:: AVAILABLE DATA ::
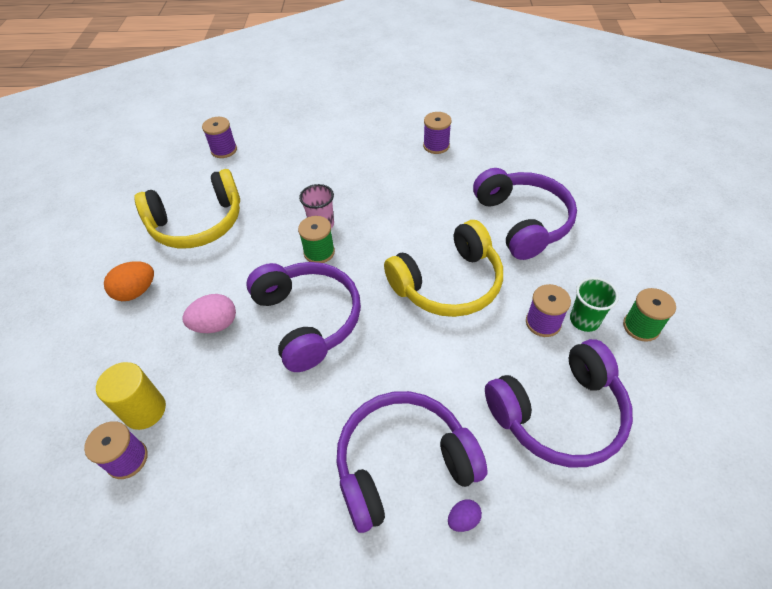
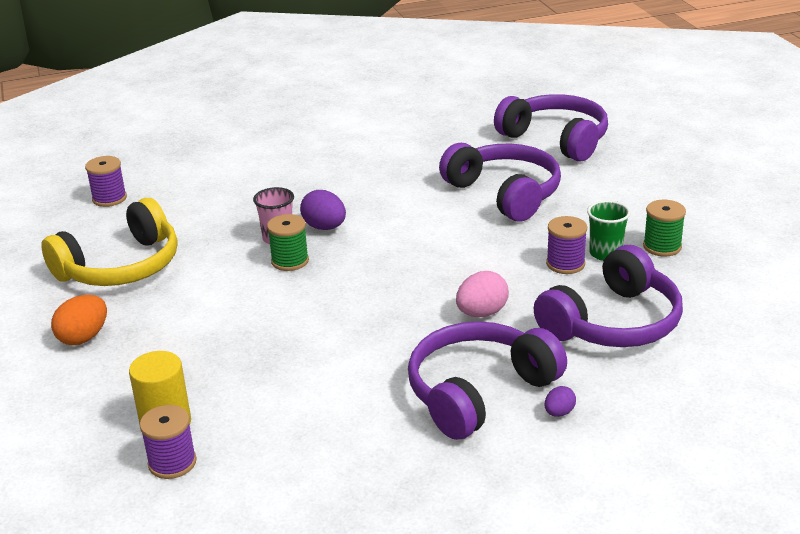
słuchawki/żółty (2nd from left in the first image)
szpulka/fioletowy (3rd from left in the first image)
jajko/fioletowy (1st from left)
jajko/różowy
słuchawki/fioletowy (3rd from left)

:: ABOUT THIS EXERCISE ::
Find all lines in the records that hold the word "jajko". Copy them.

:: EXPECTED ANSWER ::
jajko/fioletowy (1st from left)
jajko/różowy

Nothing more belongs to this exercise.